● **Exercise materials**
>>>

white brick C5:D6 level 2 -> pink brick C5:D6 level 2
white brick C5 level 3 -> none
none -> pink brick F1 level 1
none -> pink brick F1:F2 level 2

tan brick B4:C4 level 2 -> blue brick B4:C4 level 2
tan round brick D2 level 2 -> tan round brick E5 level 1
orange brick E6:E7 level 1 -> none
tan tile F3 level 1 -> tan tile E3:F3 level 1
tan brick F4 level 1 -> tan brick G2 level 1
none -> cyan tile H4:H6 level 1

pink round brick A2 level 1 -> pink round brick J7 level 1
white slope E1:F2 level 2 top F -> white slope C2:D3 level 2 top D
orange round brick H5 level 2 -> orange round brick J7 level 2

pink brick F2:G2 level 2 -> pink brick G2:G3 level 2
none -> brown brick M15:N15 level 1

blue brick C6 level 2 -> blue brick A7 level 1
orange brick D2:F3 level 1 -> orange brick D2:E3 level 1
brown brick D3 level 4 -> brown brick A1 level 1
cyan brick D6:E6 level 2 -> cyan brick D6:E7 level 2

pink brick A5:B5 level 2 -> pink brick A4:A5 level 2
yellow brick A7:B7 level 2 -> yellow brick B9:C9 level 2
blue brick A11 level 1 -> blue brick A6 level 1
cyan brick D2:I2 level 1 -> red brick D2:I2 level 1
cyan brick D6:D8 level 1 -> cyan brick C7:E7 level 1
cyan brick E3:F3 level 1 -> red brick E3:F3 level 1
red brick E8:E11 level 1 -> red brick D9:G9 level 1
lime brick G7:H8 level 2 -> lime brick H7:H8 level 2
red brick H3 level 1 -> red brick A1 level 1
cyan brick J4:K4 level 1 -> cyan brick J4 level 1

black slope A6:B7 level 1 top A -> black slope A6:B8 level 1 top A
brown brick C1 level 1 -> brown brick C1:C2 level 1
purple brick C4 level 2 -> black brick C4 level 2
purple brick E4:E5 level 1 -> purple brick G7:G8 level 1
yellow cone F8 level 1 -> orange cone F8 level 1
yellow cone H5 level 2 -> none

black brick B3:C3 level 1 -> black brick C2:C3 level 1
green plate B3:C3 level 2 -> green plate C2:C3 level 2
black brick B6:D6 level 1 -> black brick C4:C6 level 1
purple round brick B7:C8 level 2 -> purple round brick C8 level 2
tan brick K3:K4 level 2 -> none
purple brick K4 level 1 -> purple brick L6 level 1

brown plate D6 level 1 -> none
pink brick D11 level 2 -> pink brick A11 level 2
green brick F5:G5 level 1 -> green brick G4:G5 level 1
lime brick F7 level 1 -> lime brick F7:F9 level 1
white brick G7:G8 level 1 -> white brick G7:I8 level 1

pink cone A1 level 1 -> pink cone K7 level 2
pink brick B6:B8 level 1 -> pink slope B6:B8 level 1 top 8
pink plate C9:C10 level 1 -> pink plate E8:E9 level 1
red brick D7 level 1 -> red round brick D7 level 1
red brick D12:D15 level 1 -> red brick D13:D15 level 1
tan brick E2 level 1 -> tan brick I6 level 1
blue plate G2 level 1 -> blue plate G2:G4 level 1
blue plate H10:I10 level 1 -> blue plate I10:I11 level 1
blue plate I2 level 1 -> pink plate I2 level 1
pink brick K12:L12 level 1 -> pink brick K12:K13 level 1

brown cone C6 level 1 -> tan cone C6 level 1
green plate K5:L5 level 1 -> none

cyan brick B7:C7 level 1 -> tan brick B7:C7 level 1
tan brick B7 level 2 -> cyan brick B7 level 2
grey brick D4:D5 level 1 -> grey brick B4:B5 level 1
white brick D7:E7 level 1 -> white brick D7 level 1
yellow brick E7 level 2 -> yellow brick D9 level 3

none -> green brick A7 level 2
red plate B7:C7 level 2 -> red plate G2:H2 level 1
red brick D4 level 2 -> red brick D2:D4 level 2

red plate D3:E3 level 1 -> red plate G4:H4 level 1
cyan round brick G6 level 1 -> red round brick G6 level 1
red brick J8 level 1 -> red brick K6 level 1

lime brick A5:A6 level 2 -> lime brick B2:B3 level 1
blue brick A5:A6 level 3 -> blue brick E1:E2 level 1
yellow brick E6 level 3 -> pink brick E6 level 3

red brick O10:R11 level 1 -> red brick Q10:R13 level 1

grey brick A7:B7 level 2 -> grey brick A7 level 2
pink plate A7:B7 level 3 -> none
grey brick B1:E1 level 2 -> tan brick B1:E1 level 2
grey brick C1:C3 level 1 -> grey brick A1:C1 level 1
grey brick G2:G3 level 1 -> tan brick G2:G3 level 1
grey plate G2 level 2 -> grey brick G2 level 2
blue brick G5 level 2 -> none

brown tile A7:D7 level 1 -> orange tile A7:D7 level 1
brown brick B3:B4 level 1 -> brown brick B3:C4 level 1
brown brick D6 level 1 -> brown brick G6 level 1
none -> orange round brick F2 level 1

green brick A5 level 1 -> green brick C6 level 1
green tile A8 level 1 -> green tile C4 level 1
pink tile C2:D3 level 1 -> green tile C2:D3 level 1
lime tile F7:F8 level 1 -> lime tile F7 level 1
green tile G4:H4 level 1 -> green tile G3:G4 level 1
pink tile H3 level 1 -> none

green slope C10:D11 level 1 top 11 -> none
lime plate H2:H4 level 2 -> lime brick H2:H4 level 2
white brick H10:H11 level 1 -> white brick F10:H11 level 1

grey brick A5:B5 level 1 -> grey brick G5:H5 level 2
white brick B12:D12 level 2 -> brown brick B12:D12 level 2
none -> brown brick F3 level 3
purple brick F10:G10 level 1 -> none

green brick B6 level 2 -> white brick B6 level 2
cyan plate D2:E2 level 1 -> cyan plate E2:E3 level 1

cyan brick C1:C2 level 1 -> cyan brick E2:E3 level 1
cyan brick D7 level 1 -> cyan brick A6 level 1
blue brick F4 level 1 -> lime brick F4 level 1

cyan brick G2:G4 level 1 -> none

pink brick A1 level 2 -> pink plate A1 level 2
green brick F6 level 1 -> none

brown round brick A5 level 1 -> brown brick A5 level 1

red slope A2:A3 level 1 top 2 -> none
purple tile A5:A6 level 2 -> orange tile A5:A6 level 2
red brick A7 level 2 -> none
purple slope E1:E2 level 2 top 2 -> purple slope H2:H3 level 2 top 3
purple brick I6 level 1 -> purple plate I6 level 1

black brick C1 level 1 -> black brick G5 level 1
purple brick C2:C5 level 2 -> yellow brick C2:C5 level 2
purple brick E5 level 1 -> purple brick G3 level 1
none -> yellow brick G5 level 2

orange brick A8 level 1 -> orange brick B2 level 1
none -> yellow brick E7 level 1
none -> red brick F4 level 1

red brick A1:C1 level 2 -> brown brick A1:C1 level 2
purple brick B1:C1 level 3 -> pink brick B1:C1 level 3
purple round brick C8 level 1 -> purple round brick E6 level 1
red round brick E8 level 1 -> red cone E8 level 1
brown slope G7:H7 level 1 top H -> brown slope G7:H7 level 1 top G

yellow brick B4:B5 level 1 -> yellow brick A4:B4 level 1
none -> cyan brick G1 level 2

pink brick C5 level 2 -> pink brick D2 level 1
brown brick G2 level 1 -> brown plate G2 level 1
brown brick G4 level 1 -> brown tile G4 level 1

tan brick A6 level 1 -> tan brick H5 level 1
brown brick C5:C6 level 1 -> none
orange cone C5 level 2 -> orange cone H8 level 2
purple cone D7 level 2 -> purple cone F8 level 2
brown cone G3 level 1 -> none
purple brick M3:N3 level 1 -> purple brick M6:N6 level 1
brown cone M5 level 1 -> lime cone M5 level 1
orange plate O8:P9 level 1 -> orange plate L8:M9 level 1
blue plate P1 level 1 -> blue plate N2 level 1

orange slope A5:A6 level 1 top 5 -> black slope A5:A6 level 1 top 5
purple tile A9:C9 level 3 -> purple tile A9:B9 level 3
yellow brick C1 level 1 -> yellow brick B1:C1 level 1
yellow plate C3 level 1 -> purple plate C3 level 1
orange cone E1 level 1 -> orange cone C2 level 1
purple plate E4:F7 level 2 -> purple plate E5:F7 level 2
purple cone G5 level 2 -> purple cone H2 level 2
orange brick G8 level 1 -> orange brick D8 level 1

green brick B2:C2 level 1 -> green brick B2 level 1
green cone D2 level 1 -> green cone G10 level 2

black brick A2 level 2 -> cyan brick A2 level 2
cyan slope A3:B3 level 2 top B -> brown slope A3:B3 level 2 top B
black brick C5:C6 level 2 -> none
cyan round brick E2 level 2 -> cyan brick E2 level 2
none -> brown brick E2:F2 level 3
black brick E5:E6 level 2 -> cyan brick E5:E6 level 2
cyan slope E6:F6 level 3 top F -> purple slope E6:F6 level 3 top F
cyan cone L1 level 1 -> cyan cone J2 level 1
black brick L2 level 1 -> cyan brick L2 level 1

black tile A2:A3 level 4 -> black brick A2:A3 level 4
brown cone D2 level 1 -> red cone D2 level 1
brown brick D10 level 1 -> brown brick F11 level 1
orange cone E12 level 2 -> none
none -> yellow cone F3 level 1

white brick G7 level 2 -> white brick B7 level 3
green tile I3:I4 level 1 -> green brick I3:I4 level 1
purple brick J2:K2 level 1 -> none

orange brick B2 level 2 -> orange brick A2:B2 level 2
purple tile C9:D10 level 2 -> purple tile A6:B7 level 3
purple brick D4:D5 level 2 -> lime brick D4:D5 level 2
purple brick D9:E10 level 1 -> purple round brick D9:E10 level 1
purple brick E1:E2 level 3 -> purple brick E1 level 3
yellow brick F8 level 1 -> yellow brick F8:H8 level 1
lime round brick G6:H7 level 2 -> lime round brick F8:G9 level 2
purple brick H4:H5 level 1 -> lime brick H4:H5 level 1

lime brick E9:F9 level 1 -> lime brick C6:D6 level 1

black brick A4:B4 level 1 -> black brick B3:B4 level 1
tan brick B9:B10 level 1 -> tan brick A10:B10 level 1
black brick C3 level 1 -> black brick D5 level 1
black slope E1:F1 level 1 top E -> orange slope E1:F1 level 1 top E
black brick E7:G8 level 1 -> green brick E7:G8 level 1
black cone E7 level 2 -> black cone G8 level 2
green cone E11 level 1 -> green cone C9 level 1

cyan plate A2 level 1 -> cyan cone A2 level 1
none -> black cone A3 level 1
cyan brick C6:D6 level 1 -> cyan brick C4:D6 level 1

<<<

● **Description of the task**
Transcribe the opening lines of the listing exactly, please. Stop after the line that contains "orange brick D2:F3".

● **Output of the task**
white brick C5:D6 level 2 -> pink brick C5:D6 level 2
white brick C5 level 3 -> none
none -> pink brick F1 level 1
none -> pink brick F1:F2 level 2

tan brick B4:C4 level 2 -> blue brick B4:C4 level 2
tan round brick D2 level 2 -> tan round brick E5 level 1
orange brick E6:E7 level 1 -> none
tan tile F3 level 1 -> tan tile E3:F3 level 1
tan brick F4 level 1 -> tan brick G2 level 1
none -> cyan tile H4:H6 level 1

pink round brick A2 level 1 -> pink round brick J7 level 1
white slope E1:F2 level 2 top F -> white slope C2:D3 level 2 top D
orange round brick H5 level 2 -> orange round brick J7 level 2

pink brick F2:G2 level 2 -> pink brick G2:G3 level 2
none -> brown brick M15:N15 level 1

blue brick C6 level 2 -> blue brick A7 level 1
orange brick D2:F3 level 1 -> orange brick D2:E3 level 1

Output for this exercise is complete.